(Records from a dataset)
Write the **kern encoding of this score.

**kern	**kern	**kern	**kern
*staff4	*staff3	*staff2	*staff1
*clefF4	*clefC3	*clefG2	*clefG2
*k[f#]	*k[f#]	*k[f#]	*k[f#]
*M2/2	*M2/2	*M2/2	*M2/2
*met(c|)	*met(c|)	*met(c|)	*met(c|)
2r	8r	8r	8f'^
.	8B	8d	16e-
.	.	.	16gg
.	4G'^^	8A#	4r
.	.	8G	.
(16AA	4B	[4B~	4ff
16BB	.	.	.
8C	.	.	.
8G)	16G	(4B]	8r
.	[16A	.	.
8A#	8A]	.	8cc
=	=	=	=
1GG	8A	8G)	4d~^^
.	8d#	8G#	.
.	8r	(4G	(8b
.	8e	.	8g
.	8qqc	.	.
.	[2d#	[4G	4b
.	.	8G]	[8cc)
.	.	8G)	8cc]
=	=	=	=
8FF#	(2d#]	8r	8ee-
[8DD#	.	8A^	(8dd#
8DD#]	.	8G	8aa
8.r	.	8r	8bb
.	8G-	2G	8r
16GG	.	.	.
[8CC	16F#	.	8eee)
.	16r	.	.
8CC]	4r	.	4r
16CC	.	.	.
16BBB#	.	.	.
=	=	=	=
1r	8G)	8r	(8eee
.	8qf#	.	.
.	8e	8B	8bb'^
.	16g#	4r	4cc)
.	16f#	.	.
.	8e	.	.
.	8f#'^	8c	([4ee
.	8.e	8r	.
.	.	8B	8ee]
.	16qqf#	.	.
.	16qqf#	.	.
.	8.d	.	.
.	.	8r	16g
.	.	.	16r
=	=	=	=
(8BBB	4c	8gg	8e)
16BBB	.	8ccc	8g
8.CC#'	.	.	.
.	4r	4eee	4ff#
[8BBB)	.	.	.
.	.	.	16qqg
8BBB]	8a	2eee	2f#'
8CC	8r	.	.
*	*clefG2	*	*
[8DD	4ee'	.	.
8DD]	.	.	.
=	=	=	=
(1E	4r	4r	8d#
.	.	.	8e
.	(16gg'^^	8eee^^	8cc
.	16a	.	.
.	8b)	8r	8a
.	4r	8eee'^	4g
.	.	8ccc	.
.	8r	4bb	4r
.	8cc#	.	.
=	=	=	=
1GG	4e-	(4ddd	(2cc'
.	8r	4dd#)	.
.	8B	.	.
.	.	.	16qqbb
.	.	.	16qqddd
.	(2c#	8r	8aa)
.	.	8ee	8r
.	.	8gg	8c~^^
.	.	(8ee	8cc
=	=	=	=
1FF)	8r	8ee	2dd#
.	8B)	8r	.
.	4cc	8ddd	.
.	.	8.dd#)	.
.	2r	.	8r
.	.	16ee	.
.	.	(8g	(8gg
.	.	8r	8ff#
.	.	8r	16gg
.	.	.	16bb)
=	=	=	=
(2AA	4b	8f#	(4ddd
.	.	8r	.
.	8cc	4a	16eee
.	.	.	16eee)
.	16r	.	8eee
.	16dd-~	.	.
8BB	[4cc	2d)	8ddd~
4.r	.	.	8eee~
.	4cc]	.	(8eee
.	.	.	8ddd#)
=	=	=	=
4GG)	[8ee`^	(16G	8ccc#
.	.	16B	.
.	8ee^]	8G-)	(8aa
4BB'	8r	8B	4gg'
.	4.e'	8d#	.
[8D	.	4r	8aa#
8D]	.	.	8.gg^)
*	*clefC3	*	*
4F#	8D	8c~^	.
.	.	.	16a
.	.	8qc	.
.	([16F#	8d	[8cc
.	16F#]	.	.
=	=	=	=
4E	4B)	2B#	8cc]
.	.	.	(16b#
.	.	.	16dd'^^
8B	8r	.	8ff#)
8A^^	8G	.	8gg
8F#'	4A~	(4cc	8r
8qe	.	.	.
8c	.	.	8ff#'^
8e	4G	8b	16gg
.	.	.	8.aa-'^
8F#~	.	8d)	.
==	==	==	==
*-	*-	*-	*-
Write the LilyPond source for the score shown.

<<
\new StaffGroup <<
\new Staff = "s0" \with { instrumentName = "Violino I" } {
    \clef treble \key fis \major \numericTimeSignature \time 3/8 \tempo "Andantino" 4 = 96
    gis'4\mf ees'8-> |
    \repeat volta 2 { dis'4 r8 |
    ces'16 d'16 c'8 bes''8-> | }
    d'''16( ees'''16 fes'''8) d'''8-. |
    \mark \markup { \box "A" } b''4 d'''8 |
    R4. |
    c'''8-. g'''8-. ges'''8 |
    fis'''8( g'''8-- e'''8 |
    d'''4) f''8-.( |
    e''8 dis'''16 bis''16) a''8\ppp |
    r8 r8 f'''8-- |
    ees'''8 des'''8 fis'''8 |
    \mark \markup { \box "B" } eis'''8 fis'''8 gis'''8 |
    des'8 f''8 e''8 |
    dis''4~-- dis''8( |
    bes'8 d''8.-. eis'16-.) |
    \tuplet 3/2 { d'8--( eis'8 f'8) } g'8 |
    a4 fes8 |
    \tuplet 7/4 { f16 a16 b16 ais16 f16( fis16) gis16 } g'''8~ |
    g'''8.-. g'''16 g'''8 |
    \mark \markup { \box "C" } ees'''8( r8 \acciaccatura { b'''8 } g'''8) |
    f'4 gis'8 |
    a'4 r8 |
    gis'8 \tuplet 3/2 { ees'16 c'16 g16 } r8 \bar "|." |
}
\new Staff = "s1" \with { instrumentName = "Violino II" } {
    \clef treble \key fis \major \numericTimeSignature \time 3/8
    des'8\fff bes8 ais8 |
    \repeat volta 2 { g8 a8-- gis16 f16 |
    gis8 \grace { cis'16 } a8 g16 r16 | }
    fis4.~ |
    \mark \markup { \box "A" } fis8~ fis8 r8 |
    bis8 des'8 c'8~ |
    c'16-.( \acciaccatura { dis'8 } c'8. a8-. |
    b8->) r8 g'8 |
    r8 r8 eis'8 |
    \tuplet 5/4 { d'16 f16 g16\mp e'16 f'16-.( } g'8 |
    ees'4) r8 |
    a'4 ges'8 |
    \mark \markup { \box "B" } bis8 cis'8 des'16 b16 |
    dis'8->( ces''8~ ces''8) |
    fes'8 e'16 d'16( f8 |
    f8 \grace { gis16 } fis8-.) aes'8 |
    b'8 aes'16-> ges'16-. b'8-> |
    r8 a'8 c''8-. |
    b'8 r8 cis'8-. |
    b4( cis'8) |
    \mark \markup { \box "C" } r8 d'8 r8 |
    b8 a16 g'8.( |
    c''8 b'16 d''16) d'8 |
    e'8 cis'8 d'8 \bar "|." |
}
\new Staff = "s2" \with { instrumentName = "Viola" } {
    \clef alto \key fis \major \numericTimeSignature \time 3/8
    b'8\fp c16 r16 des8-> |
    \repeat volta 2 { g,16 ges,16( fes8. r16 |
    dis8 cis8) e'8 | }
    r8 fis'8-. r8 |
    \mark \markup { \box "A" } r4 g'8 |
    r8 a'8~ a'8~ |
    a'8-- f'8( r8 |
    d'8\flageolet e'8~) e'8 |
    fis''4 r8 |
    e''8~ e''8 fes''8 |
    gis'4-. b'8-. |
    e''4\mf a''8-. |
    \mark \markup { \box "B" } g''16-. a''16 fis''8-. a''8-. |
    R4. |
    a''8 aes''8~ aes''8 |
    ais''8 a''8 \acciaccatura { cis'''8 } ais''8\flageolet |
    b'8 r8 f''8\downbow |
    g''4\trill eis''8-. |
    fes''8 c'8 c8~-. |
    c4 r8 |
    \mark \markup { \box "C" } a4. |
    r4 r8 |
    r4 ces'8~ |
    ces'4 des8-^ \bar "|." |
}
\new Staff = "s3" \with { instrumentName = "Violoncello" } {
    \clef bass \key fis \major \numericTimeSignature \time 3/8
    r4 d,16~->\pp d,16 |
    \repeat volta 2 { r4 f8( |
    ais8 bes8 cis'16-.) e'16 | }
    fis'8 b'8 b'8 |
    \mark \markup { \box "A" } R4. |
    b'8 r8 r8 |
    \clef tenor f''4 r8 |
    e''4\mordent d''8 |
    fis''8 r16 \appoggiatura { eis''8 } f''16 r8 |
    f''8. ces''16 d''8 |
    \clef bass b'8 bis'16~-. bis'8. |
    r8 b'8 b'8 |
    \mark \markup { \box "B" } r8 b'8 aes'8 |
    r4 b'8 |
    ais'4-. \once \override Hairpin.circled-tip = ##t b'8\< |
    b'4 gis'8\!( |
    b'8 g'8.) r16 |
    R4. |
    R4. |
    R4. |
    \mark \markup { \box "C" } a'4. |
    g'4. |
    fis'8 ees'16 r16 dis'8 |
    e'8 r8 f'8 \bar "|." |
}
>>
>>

__WORK REQUIRED__.
Count the lines in the records above that contain the string "markup", and give only that number.

__THE RESPONSE__.
12